▶ ABOUT THIS EXERCISE:
Word for word, repeat each record that follows.

▶ SUPPLIED MATERIAL:
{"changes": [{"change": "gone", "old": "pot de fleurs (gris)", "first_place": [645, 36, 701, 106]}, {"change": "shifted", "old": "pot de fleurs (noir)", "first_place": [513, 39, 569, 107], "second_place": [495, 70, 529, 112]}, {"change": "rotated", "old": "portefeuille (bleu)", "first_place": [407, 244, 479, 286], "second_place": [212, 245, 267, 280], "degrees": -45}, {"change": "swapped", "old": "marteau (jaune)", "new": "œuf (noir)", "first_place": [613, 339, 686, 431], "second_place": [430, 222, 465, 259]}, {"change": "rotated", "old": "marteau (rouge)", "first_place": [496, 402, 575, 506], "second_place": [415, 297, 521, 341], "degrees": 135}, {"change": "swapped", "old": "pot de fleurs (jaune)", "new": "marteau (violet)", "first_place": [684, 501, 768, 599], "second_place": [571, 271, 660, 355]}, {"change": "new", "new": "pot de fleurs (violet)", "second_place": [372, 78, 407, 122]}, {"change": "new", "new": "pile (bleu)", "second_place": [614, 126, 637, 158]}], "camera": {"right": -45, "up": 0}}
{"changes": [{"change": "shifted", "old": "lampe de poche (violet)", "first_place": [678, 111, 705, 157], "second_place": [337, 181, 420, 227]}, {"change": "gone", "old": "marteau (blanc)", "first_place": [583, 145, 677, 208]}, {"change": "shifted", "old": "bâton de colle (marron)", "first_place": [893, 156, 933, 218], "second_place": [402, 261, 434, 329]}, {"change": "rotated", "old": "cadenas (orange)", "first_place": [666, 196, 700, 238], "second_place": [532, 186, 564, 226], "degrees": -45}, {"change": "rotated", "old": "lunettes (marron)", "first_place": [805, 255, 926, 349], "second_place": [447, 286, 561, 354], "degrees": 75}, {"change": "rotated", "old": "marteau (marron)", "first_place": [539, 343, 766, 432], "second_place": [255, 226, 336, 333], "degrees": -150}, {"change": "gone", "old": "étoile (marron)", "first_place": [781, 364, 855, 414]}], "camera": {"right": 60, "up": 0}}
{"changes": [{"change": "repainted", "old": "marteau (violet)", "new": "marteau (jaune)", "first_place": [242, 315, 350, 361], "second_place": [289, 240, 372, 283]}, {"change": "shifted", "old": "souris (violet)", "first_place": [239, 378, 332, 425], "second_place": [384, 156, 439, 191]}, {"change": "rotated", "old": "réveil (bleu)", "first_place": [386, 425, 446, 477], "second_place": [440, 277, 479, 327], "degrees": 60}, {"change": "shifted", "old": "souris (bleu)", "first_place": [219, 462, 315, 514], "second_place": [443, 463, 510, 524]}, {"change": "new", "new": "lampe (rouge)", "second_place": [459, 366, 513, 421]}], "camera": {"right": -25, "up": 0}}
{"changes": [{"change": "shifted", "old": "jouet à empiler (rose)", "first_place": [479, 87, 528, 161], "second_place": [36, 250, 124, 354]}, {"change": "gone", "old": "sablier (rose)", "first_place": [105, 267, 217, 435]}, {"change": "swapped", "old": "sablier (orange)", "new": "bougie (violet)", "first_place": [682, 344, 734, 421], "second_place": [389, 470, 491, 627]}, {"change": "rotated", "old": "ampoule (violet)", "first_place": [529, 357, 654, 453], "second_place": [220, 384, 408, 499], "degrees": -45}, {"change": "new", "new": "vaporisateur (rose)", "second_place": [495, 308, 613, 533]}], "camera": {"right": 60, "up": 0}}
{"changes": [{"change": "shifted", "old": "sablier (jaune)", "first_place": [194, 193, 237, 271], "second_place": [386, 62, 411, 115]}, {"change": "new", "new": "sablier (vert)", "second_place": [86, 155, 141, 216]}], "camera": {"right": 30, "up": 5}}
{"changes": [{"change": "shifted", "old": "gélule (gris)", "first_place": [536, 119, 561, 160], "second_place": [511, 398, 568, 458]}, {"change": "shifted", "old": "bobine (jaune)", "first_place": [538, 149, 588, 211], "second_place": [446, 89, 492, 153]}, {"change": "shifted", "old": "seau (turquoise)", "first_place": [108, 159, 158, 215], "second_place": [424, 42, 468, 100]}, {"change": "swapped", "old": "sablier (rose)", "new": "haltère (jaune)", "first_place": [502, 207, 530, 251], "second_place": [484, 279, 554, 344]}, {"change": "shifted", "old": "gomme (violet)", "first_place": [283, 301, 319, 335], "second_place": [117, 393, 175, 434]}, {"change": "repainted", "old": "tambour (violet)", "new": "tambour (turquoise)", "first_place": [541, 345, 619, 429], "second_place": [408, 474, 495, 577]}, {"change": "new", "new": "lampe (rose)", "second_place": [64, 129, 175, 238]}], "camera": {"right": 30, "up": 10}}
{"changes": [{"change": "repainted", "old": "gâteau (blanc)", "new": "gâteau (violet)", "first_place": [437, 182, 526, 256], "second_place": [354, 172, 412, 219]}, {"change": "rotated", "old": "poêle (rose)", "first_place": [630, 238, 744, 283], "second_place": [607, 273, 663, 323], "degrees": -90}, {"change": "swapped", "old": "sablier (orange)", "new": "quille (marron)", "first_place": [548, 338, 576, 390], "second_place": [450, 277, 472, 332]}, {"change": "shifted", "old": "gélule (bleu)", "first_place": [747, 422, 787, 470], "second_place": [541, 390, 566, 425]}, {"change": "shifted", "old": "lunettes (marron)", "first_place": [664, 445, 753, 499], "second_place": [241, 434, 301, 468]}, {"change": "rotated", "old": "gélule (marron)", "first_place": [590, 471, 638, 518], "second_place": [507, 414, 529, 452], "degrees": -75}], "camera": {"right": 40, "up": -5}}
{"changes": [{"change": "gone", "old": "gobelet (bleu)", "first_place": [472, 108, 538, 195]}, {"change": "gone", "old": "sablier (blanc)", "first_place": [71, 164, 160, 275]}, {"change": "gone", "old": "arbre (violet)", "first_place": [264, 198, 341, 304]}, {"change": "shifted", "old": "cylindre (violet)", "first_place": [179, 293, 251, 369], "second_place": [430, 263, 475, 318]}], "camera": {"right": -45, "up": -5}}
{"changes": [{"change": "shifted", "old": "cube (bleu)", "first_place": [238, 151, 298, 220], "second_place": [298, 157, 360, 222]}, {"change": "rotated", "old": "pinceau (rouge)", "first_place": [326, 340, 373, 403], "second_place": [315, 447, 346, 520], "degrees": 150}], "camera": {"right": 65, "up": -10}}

▶ EXPECTED ANSWER:
{"changes": [{"change": "gone", "old": "pot de fleurs (gris)", "first_place": [645, 36, 701, 106]}, {"change": "shifted", "old": "pot de fleurs (noir)", "first_place": [513, 39, 569, 107], "second_place": [495, 70, 529, 112]}, {"change": "rotated", "old": "portefeuille (bleu)", "first_place": [407, 244, 479, 286], "second_place": [212, 245, 267, 280], "degrees": -45}, {"change": "swapped", "old": "marteau (jaune)", "new": "œuf (noir)", "first_place": [613, 339, 686, 431], "second_place": [430, 222, 465, 259]}, {"change": "rotated", "old": "marteau (rouge)", "first_place": [496, 402, 575, 506], "second_place": [415, 297, 521, 341], "degrees": 135}, {"change": "swapped", "old": "pot de fleurs (jaune)", "new": "marteau (violet)", "first_place": [684, 501, 768, 599], "second_place": [571, 271, 660, 355]}, {"change": "new", "new": "pot de fleurs (violet)", "second_place": [372, 78, 407, 122]}, {"change": "new", "new": "pile (bleu)", "second_place": [614, 126, 637, 158]}], "camera": {"right": -45, "up": 0}}
{"changes": [{"change": "shifted", "old": "lampe de poche (violet)", "first_place": [678, 111, 705, 157], "second_place": [337, 181, 420, 227]}, {"change": "gone", "old": "marteau (blanc)", "first_place": [583, 145, 677, 208]}, {"change": "shifted", "old": "bâton de colle (marron)", "first_place": [893, 156, 933, 218], "second_place": [402, 261, 434, 329]}, {"change": "rotated", "old": "cadenas (orange)", "first_place": [666, 196, 700, 238], "second_place": [532, 186, 564, 226], "degrees": -45}, {"change": "rotated", "old": "lunettes (marron)", "first_place": [805, 255, 926, 349], "second_place": [447, 286, 561, 354], "degrees": 75}, {"change": "rotated", "old": "marteau (marron)", "first_place": [539, 343, 766, 432], "second_place": [255, 226, 336, 333], "degrees": -150}, {"change": "gone", "old": "étoile (marron)", "first_place": [781, 364, 855, 414]}], "camera": {"right": 60, "up": 0}}
{"changes": [{"change": "repainted", "old": "marteau (violet)", "new": "marteau (jaune)", "first_place": [242, 315, 350, 361], "second_place": [289, 240, 372, 283]}, {"change": "shifted", "old": "souris (violet)", "first_place": [239, 378, 332, 425], "second_place": [384, 156, 439, 191]}, {"change": "rotated", "old": "réveil (bleu)", "first_place": [386, 425, 446, 477], "second_place": [440, 277, 479, 327], "degrees": 60}, {"change": "shifted", "old": "souris (bleu)", "first_place": [219, 462, 315, 514], "second_place": [443, 463, 510, 524]}, {"change": "new", "new": "lampe (rouge)", "second_place": [459, 366, 513, 421]}], "camera": {"right": -25, "up": 0}}
{"changes": [{"change": "shifted", "old": "jouet à empiler (rose)", "first_place": [479, 87, 528, 161], "second_place": [36, 250, 124, 354]}, {"change": "gone", "old": "sablier (rose)", "first_place": [105, 267, 217, 435]}, {"change": "swapped", "old": "sablier (orange)", "new": "bougie (violet)", "first_place": [682, 344, 734, 421], "second_place": [389, 470, 491, 627]}, {"change": "rotated", "old": "ampoule (violet)", "first_place": [529, 357, 654, 453], "second_place": [220, 384, 408, 499], "degrees": -45}, {"change": "new", "new": "vaporisateur (rose)", "second_place": [495, 308, 613, 533]}], "camera": {"right": 60, "up": 0}}
{"changes": [{"change": "shifted", "old": "sablier (jaune)", "first_place": [194, 193, 237, 271], "second_place": [386, 62, 411, 115]}, {"change": "new", "new": "sablier (vert)", "second_place": [86, 155, 141, 216]}], "camera": {"right": 30, "up": 5}}
{"changes": [{"change": "shifted", "old": "gélule (gris)", "first_place": [536, 119, 561, 160], "second_place": [511, 398, 568, 458]}, {"change": "shifted", "old": "bobine (jaune)", "first_place": [538, 149, 588, 211], "second_place": [446, 89, 492, 153]}, {"change": "shifted", "old": "seau (turquoise)", "first_place": [108, 159, 158, 215], "second_place": [424, 42, 468, 100]}, {"change": "swapped", "old": "sablier (rose)", "new": "haltère (jaune)", "first_place": [502, 207, 530, 251], "second_place": [484, 279, 554, 344]}, {"change": "shifted", "old": "gomme (violet)", "first_place": [283, 301, 319, 335], "second_place": [117, 393, 175, 434]}, {"change": "repainted", "old": "tambour (violet)", "new": "tambour (turquoise)", "first_place": [541, 345, 619, 429], "second_place": [408, 474, 495, 577]}, {"change": "new", "new": "lampe (rose)", "second_place": [64, 129, 175, 238]}], "camera": {"right": 30, "up": 10}}
{"changes": [{"change": "repainted", "old": "gâteau (blanc)", "new": "gâteau (violet)", "first_place": [437, 182, 526, 256], "second_place": [354, 172, 412, 219]}, {"change": "rotated", "old": "poêle (rose)", "first_place": [630, 238, 744, 283], "second_place": [607, 273, 663, 323], "degrees": -90}, {"change": "swapped", "old": "sablier (orange)", "new": "quille (marron)", "first_place": [548, 338, 576, 390], "second_place": [450, 277, 472, 332]}, {"change": "shifted", "old": "gélule (bleu)", "first_place": [747, 422, 787, 470], "second_place": [541, 390, 566, 425]}, {"change": "shifted", "old": "lunettes (marron)", "first_place": [664, 445, 753, 499], "second_place": [241, 434, 301, 468]}, {"change": "rotated", "old": "gélule (marron)", "first_place": [590, 471, 638, 518], "second_place": [507, 414, 529, 452], "degrees": -75}], "camera": {"right": 40, "up": -5}}
{"changes": [{"change": "gone", "old": "gobelet (bleu)", "first_place": [472, 108, 538, 195]}, {"change": "gone", "old": "sablier (blanc)", "first_place": [71, 164, 160, 275]}, {"change": "gone", "old": "arbre (violet)", "first_place": [264, 198, 341, 304]}, {"change": "shifted", "old": "cylindre (violet)", "first_place": [179, 293, 251, 369], "second_place": [430, 263, 475, 318]}], "camera": {"right": -45, "up": -5}}
{"changes": [{"change": "shifted", "old": "cube (bleu)", "first_place": [238, 151, 298, 220], "second_place": [298, 157, 360, 222]}, {"change": "rotated", "old": "pinceau (rouge)", "first_place": [326, 340, 373, 403], "second_place": [315, 447, 346, 520], "degrees": 150}], "camera": {"right": 65, "up": -10}}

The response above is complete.